• _WORK ITEM_
An exact repetition of the records is required. Leave nothing out.

• _DATA FOR REVIEW_

◇ ◇ ◇ ◇

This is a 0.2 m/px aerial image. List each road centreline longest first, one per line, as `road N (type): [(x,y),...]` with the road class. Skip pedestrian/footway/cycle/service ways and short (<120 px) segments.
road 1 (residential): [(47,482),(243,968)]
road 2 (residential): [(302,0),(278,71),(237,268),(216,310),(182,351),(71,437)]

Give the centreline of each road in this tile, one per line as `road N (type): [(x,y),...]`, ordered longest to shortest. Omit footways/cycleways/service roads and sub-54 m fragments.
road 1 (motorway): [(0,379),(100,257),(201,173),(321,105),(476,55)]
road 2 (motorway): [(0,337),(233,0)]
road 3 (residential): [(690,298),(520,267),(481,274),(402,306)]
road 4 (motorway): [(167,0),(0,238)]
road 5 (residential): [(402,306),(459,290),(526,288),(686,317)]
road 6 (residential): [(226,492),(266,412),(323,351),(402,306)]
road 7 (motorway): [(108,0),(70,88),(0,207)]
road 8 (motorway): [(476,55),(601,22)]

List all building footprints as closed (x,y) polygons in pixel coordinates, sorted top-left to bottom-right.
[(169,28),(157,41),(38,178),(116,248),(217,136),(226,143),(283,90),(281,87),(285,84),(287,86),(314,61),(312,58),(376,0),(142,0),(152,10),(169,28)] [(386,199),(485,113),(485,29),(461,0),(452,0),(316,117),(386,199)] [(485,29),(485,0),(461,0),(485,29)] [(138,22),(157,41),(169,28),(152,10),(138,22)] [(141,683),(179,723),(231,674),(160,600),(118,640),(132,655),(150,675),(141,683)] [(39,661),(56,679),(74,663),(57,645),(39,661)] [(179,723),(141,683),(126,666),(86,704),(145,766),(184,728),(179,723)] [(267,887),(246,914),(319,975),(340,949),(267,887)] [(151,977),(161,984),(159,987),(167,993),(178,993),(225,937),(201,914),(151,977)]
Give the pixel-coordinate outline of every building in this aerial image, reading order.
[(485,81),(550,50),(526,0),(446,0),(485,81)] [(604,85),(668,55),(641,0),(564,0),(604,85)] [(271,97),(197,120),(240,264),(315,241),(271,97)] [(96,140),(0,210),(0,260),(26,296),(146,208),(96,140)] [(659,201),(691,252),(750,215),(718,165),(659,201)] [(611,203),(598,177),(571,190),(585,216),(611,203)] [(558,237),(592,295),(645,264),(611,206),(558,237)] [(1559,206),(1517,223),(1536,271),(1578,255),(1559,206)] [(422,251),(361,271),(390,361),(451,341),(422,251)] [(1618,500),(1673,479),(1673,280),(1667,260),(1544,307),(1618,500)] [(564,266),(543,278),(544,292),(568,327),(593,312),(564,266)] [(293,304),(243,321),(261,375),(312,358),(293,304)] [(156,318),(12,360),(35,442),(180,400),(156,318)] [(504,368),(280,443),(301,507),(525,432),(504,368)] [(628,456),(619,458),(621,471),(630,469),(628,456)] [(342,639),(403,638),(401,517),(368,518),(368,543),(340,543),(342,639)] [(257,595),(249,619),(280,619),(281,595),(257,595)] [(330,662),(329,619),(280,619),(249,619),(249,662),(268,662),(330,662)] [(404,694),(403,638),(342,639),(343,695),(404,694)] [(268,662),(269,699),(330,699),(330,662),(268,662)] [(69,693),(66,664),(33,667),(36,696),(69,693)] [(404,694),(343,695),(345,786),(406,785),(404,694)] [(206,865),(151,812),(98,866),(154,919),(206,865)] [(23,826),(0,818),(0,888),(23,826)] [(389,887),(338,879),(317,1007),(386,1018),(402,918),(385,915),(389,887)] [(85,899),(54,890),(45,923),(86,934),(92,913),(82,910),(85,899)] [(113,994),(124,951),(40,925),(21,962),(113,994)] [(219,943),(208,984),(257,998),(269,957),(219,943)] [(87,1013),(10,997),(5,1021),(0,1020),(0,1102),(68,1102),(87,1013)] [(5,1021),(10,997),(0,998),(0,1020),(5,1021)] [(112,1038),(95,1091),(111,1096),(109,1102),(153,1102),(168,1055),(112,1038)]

◇ ◇ ◇ ◇

• _SOLUTION FOR THIS PROBLEM_
This is a 0.2 m/px aerial image. List each road centreline longest first, one per line, as `road N (type): [(x,y),...]` with the road class. Skip pedestrian/footway/cycle/service ways and short (<120 px) segments.
road 1 (residential): [(47,482),(243,968)]
road 2 (residential): [(302,0),(278,71),(237,268),(216,310),(182,351),(71,437)]

Give the centreline of each road in this tile, one per line as `road N (type): [(x,y),...]`, ordered longest to shortest. Omit footways/cycleways/service roads and sub-54 m fragments.
road 1 (motorway): [(0,379),(100,257),(201,173),(321,105),(476,55)]
road 2 (motorway): [(0,337),(233,0)]
road 3 (residential): [(690,298),(520,267),(481,274),(402,306)]
road 4 (motorway): [(167,0),(0,238)]
road 5 (residential): [(402,306),(459,290),(526,288),(686,317)]
road 6 (residential): [(226,492),(266,412),(323,351),(402,306)]
road 7 (motorway): [(108,0),(70,88),(0,207)]
road 8 (motorway): [(476,55),(601,22)]

List all building footprints as closed (x,y) polygons in pixel coordinates, sorted top-left to bottom-right.
[(169,28),(157,41),(38,178),(116,248),(217,136),(226,143),(283,90),(281,87),(285,84),(287,86),(314,61),(312,58),(376,0),(142,0),(152,10),(169,28)] [(386,199),(485,113),(485,29),(461,0),(452,0),(316,117),(386,199)] [(485,29),(485,0),(461,0),(485,29)] [(138,22),(157,41),(169,28),(152,10),(138,22)] [(141,683),(179,723),(231,674),(160,600),(118,640),(132,655),(150,675),(141,683)] [(39,661),(56,679),(74,663),(57,645),(39,661)] [(179,723),(141,683),(126,666),(86,704),(145,766),(184,728),(179,723)] [(267,887),(246,914),(319,975),(340,949),(267,887)] [(151,977),(161,984),(159,987),(167,993),(178,993),(225,937),(201,914),(151,977)]
Give the pixel-coordinate outline of every building in this aerial image, reading order.
[(485,81),(550,50),(526,0),(446,0),(485,81)] [(604,85),(668,55),(641,0),(564,0),(604,85)] [(271,97),(197,120),(240,264),(315,241),(271,97)] [(96,140),(0,210),(0,260),(26,296),(146,208),(96,140)] [(659,201),(691,252),(750,215),(718,165),(659,201)] [(611,203),(598,177),(571,190),(585,216),(611,203)] [(558,237),(592,295),(645,264),(611,206),(558,237)] [(1559,206),(1517,223),(1536,271),(1578,255),(1559,206)] [(422,251),(361,271),(390,361),(451,341),(422,251)] [(1618,500),(1673,479),(1673,280),(1667,260),(1544,307),(1618,500)] [(564,266),(543,278),(544,292),(568,327),(593,312),(564,266)] [(293,304),(243,321),(261,375),(312,358),(293,304)] [(156,318),(12,360),(35,442),(180,400),(156,318)] [(504,368),(280,443),(301,507),(525,432),(504,368)] [(628,456),(619,458),(621,471),(630,469),(628,456)] [(342,639),(403,638),(401,517),(368,518),(368,543),(340,543),(342,639)] [(257,595),(249,619),(280,619),(281,595),(257,595)] [(330,662),(329,619),(280,619),(249,619),(249,662),(268,662),(330,662)] [(404,694),(403,638),(342,639),(343,695),(404,694)] [(268,662),(269,699),(330,699),(330,662),(268,662)] [(69,693),(66,664),(33,667),(36,696),(69,693)] [(404,694),(343,695),(345,786),(406,785),(404,694)] [(206,865),(151,812),(98,866),(154,919),(206,865)] [(23,826),(0,818),(0,888),(23,826)] [(389,887),(338,879),(317,1007),(386,1018),(402,918),(385,915),(389,887)] [(85,899),(54,890),(45,923),(86,934),(92,913),(82,910),(85,899)] [(113,994),(124,951),(40,925),(21,962),(113,994)] [(219,943),(208,984),(257,998),(269,957),(219,943)] [(87,1013),(10,997),(5,1021),(0,1020),(0,1102),(68,1102),(87,1013)] [(5,1021),(10,997),(0,998),(0,1020),(5,1021)] [(112,1038),(95,1091),(111,1096),(109,1102),(153,1102),(168,1055),(112,1038)]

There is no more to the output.